◆ WORK TO COMPLETE ◆
Beginning with the line where "Mask anything matching" appears, repeat every remaining line of the entries exactly, the last line included.

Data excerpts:

----------------

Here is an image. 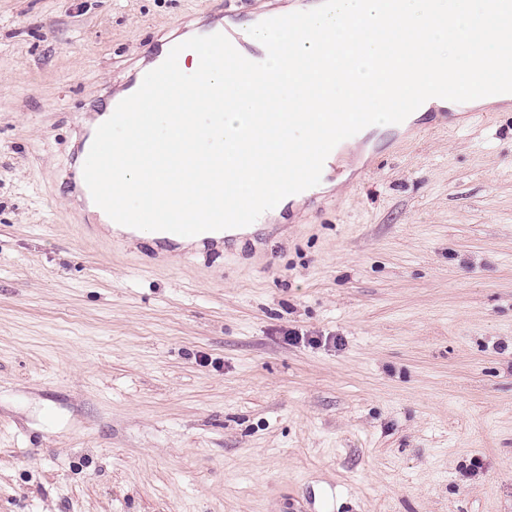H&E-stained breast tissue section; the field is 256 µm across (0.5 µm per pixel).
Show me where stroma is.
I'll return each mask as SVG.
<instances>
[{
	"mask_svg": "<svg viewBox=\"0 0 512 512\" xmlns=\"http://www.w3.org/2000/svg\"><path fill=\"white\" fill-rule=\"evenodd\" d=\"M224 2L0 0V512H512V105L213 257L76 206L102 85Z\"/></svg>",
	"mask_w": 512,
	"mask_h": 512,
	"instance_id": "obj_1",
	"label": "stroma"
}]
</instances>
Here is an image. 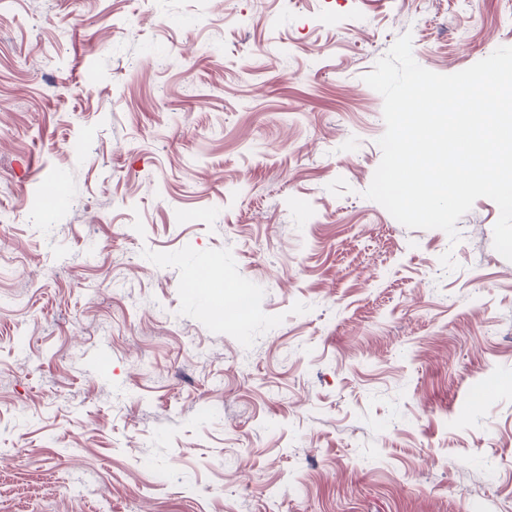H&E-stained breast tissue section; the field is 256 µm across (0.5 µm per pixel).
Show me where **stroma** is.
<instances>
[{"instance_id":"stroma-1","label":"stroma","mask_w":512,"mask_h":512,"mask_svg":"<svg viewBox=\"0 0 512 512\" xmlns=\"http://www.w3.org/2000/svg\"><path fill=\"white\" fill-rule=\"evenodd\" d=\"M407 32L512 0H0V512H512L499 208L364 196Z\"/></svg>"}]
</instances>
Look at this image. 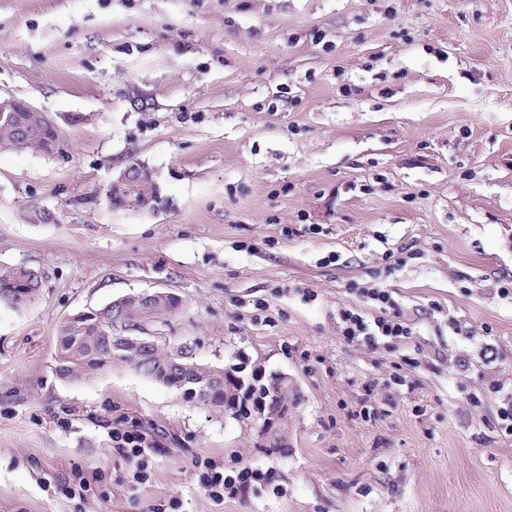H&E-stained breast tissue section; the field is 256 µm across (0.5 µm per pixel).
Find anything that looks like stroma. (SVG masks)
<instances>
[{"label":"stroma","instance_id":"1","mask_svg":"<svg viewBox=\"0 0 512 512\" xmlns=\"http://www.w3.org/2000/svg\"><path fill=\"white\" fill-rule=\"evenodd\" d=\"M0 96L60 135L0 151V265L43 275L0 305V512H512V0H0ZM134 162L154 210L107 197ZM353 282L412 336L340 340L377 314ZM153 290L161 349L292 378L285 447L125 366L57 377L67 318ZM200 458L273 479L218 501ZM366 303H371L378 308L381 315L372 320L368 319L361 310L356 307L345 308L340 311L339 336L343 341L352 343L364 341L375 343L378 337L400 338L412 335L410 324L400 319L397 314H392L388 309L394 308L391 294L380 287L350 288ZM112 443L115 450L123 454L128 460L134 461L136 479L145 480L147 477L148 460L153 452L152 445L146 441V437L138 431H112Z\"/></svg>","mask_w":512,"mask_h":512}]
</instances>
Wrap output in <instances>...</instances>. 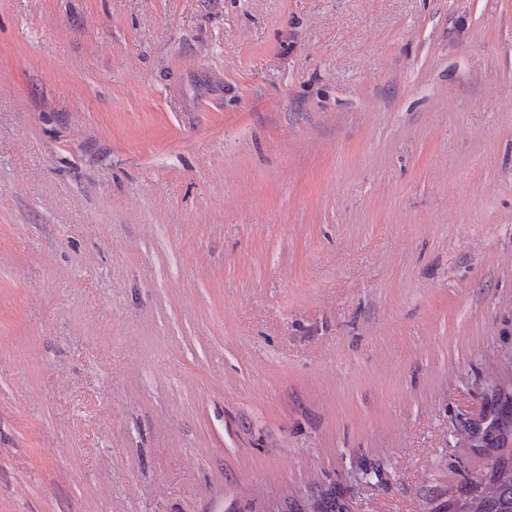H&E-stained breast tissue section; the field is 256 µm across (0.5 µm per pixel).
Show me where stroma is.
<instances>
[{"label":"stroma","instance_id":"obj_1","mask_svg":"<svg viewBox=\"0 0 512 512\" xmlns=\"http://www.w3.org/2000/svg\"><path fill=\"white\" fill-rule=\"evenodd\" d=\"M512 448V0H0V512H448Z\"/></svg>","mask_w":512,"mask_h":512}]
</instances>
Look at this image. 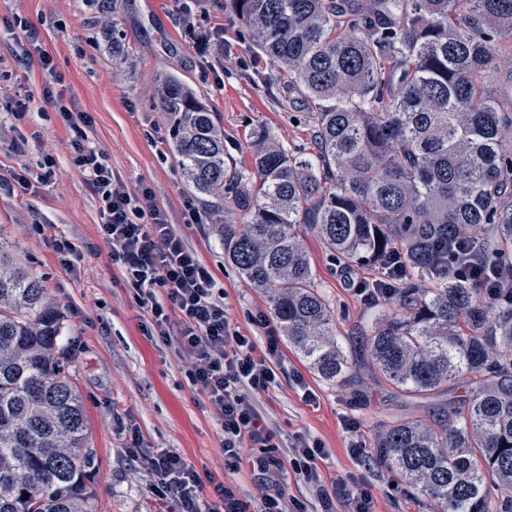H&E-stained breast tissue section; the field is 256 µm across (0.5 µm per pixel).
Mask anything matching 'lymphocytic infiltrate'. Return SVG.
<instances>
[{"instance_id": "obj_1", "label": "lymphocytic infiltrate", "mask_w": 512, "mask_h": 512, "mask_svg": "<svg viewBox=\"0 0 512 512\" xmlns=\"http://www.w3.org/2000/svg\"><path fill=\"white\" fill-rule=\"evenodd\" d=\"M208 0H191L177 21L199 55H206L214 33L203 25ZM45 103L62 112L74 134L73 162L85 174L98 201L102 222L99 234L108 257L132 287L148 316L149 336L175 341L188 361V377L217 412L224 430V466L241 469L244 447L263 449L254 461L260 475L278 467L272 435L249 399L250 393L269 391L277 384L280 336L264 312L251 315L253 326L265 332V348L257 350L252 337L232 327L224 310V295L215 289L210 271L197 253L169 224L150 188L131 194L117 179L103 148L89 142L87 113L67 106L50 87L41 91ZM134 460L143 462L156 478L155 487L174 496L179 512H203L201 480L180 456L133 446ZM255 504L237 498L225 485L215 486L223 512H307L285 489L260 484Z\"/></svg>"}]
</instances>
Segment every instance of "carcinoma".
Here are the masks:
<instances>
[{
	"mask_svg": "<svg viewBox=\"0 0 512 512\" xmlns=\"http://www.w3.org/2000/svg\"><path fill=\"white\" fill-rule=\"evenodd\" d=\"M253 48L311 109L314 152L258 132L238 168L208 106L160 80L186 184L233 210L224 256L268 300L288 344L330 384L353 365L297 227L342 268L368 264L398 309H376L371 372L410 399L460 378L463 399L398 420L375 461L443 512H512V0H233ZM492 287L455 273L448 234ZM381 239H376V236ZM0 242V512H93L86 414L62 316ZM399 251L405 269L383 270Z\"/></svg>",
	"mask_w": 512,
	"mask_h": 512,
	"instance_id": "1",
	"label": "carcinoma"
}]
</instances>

----------------

◆ EXERCISE ANSWER ◆
Mask anything matching 'lymphocytic infiltrate'. Return SVG.
<instances>
[{"instance_id": "obj_1", "label": "lymphocytic infiltrate", "mask_w": 512, "mask_h": 512, "mask_svg": "<svg viewBox=\"0 0 512 512\" xmlns=\"http://www.w3.org/2000/svg\"><path fill=\"white\" fill-rule=\"evenodd\" d=\"M208 0H191L177 21L199 55H206L214 33L203 25ZM45 103L62 112L74 134L73 162L85 174L98 201L102 222L99 234L108 257L132 287L148 316L149 336L175 341L188 361V377L217 412L224 430V466L241 469L244 447L263 449L254 461L260 475L278 467L272 435L249 399L250 393L269 391L277 384L280 336L264 312L251 315L253 326L265 332V348L257 350L252 337L232 327L224 310V295L215 289L210 271L197 253L169 224L150 188L131 194L117 179L103 148L89 142L87 113L67 106L50 87L41 91ZM134 460L143 462L156 478L155 487L174 496L179 512H203L201 480L180 456L133 446ZM255 504L237 498L225 485L215 486L223 512H307L285 489L260 484Z\"/></svg>"}]
</instances>
Segment every instance of "carcinoma".
Here are the masks:
<instances>
[{
	"mask_svg": "<svg viewBox=\"0 0 512 512\" xmlns=\"http://www.w3.org/2000/svg\"><path fill=\"white\" fill-rule=\"evenodd\" d=\"M253 48L311 109L314 152L258 132L238 168L208 106L160 80L186 184L233 210L224 256L268 300L288 344L330 384L353 365L297 227L342 268L368 264L398 309H376L371 372L410 399L460 378L463 399L398 420L375 461L443 512H512V0H233ZM492 287L455 273L448 234ZM381 239H376V236ZM0 242V512H93L86 414L62 316ZM399 251L405 269L383 270Z\"/></svg>",
	"mask_w": 512,
	"mask_h": 512,
	"instance_id": "1",
	"label": "carcinoma"
}]
</instances>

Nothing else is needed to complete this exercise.